*** Block opens ***

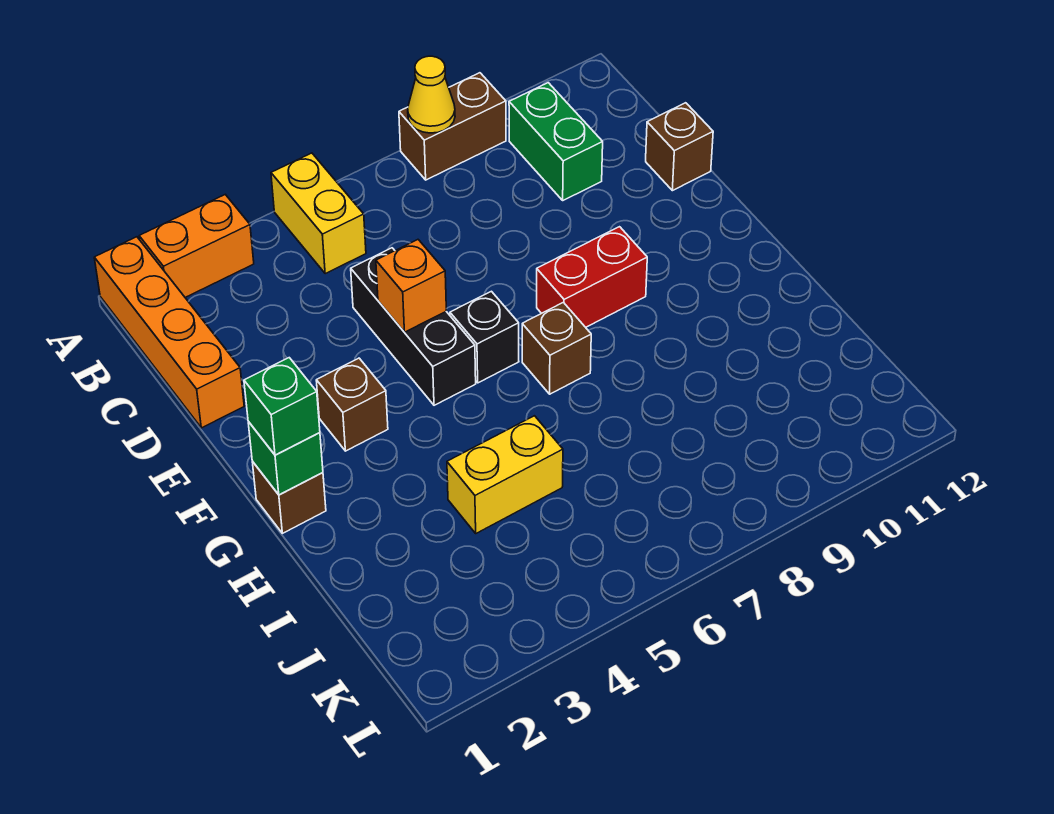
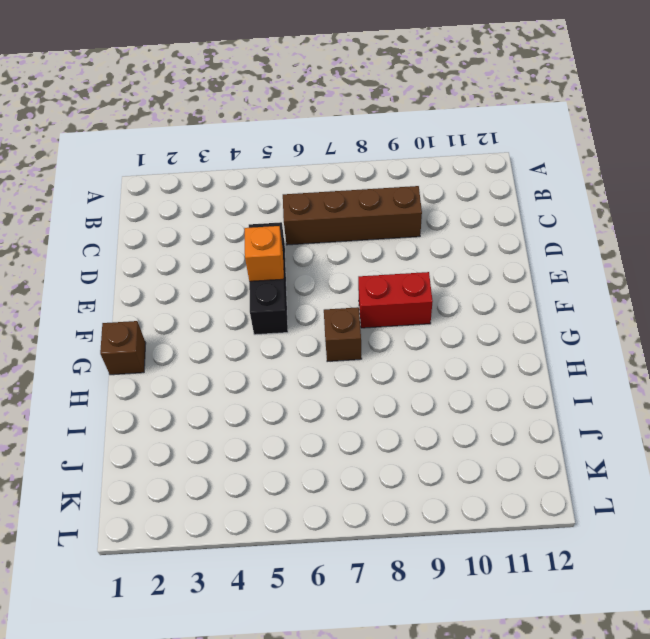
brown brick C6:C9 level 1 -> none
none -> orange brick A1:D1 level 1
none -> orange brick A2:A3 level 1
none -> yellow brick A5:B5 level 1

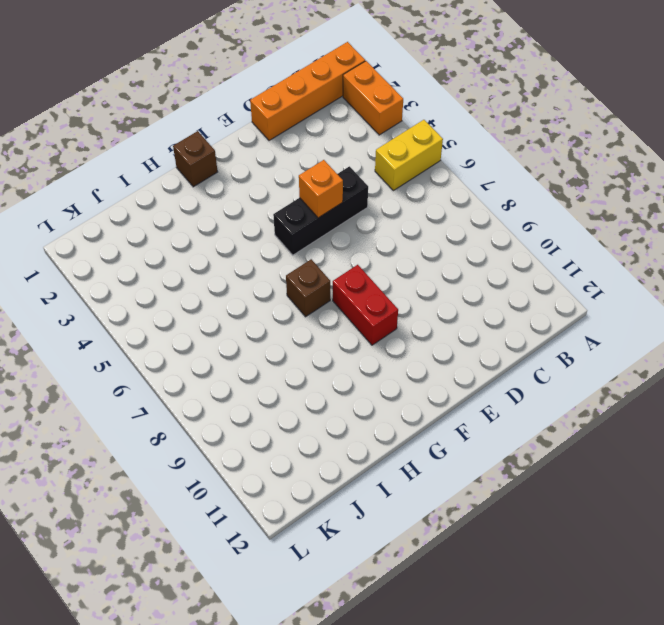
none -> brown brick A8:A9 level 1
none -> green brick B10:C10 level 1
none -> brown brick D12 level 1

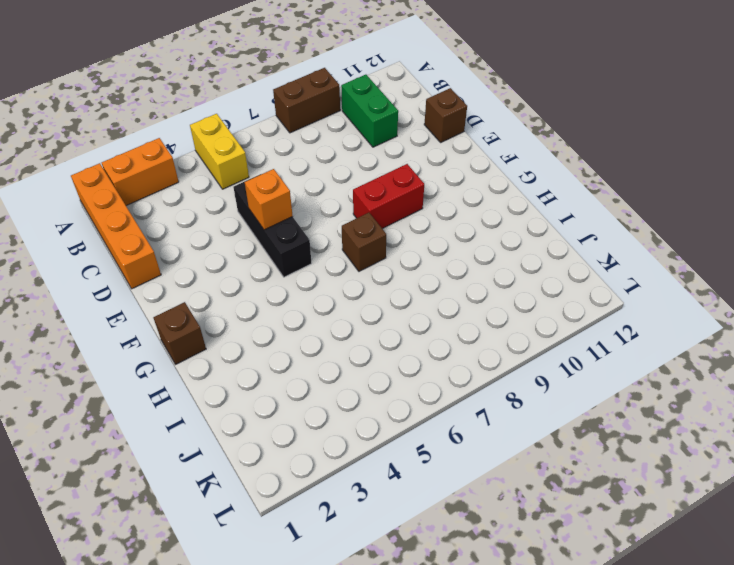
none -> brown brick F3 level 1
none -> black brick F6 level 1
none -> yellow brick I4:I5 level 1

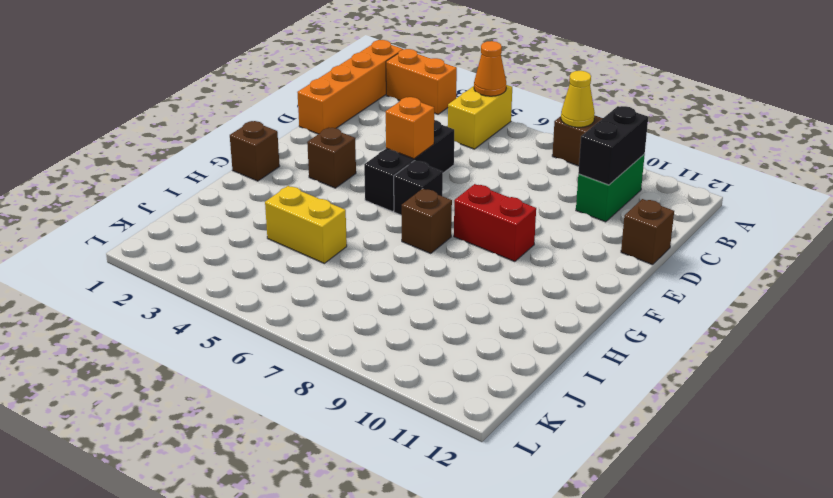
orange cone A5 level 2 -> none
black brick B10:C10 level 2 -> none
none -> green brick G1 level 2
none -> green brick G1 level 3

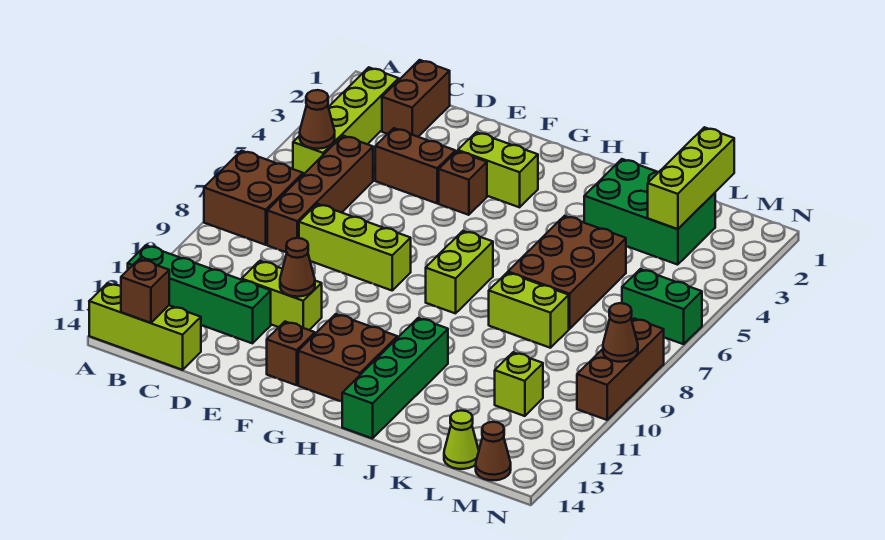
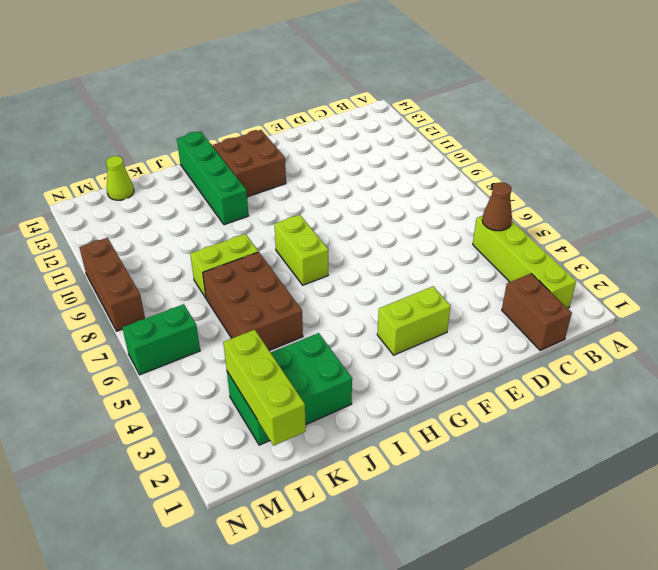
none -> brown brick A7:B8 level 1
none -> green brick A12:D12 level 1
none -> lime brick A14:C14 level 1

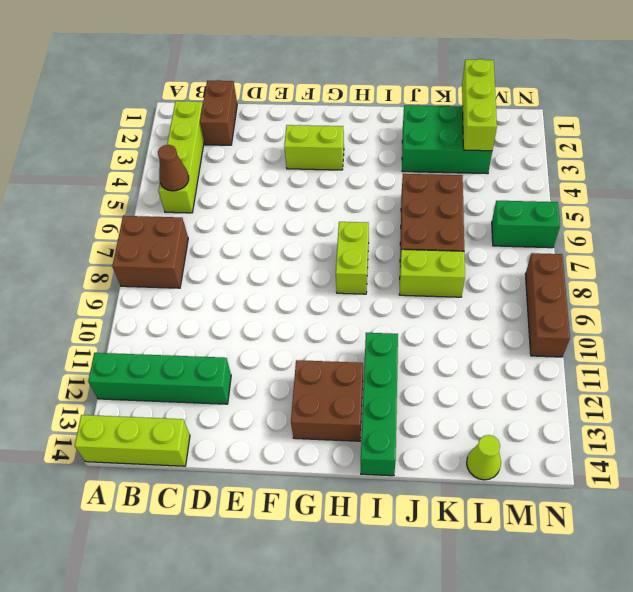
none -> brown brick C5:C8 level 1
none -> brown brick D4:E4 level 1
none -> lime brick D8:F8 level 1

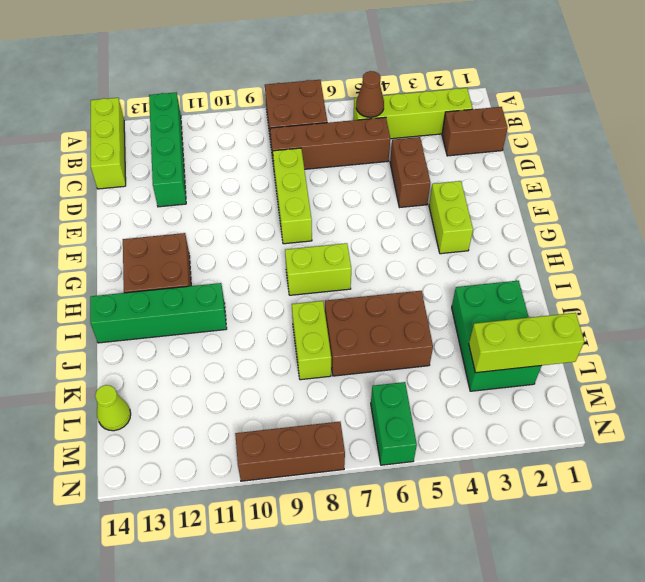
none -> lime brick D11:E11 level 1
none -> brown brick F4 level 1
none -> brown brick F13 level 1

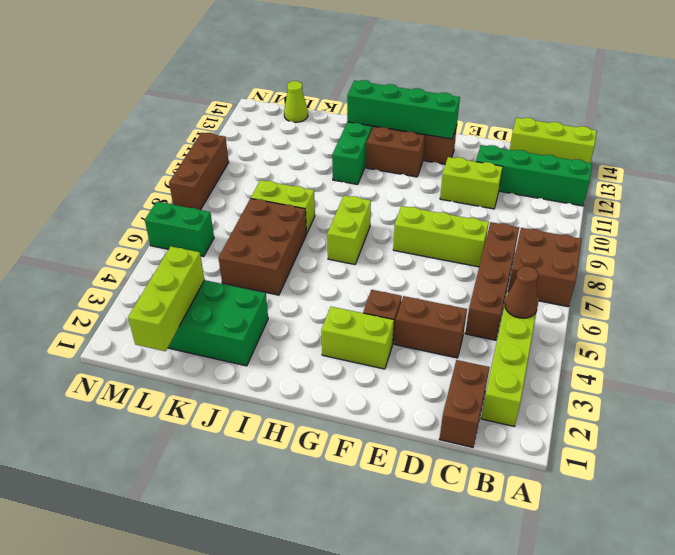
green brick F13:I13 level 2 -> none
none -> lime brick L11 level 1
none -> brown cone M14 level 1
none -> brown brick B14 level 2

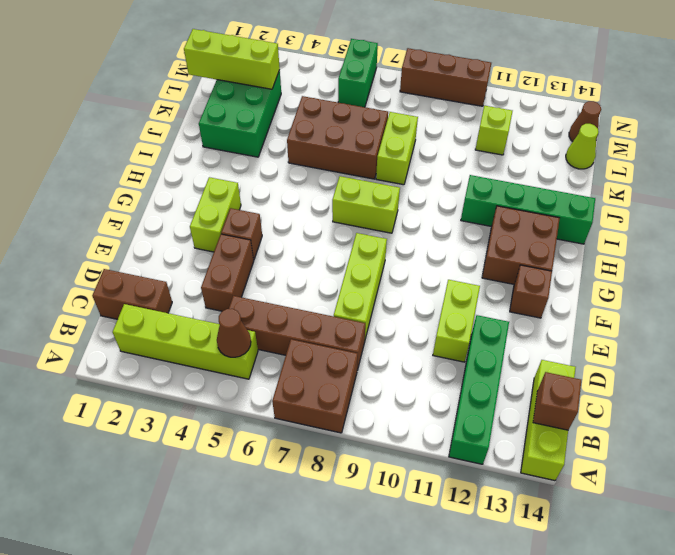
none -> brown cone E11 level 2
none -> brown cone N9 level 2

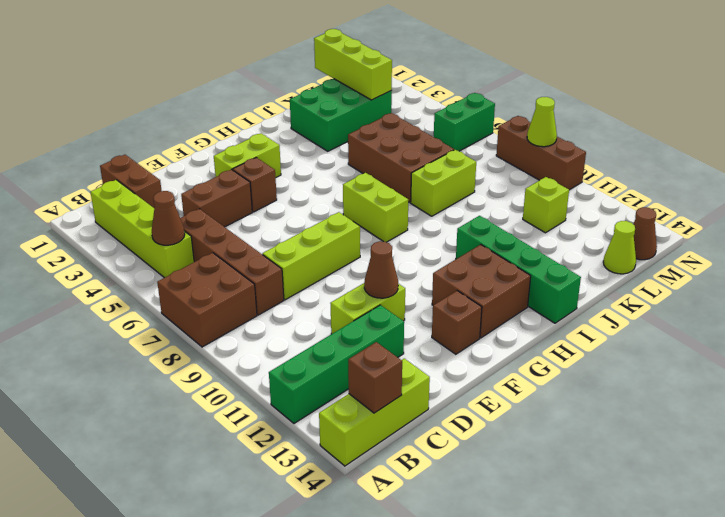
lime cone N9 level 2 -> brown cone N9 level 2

*** Block closes ***

To do -> In transcribing the listing, keep each word as it is and drop the pictures.

Your response ->
brown brick C6:C9 level 1 -> none
none -> orange brick A1:D1 level 1
none -> orange brick A2:A3 level 1
none -> yellow brick A5:B5 level 1

none -> brown brick A8:A9 level 1
none -> green brick B10:C10 level 1
none -> brown brick D12 level 1

none -> brown brick F3 level 1
none -> black brick F6 level 1
none -> yellow brick I4:I5 level 1

orange cone A5 level 2 -> none
black brick B10:C10 level 2 -> none
none -> green brick G1 level 2
none -> green brick G1 level 3

none -> brown brick A7:B8 level 1
none -> green brick A12:D12 level 1
none -> lime brick A14:C14 level 1

none -> brown brick C5:C8 level 1
none -> brown brick D4:E4 level 1
none -> lime brick D8:F8 level 1

none -> lime brick D11:E11 level 1
none -> brown brick F4 level 1
none -> brown brick F13 level 1

green brick F13:I13 level 2 -> none
none -> lime brick L11 level 1
none -> brown cone M14 level 1
none -> brown brick B14 level 2

none -> brown cone E11 level 2
none -> brown cone N9 level 2

lime cone N9 level 2 -> brown cone N9 level 2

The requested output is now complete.